Source material ->
= = = = =

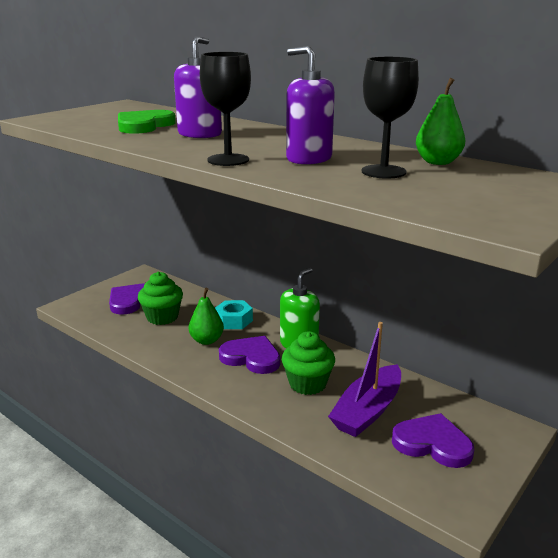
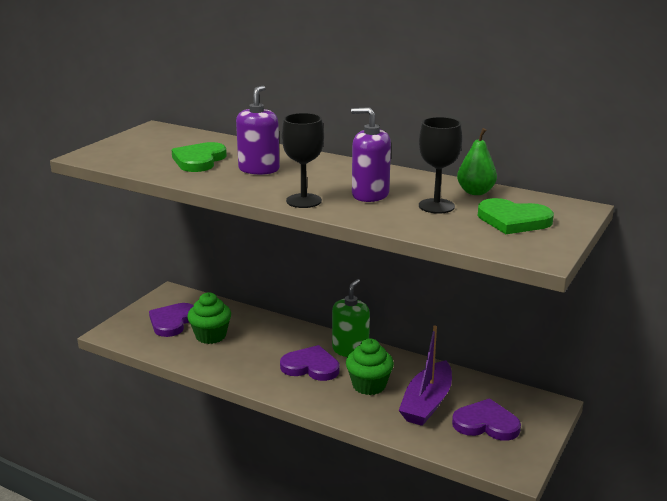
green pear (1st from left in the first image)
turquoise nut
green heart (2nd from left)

= = = = =

Exercise brief -> Every line above that holds the word "green" is to be found and copied.

Written response ->
green pear (1st from left in the first image)
green heart (2nd from left)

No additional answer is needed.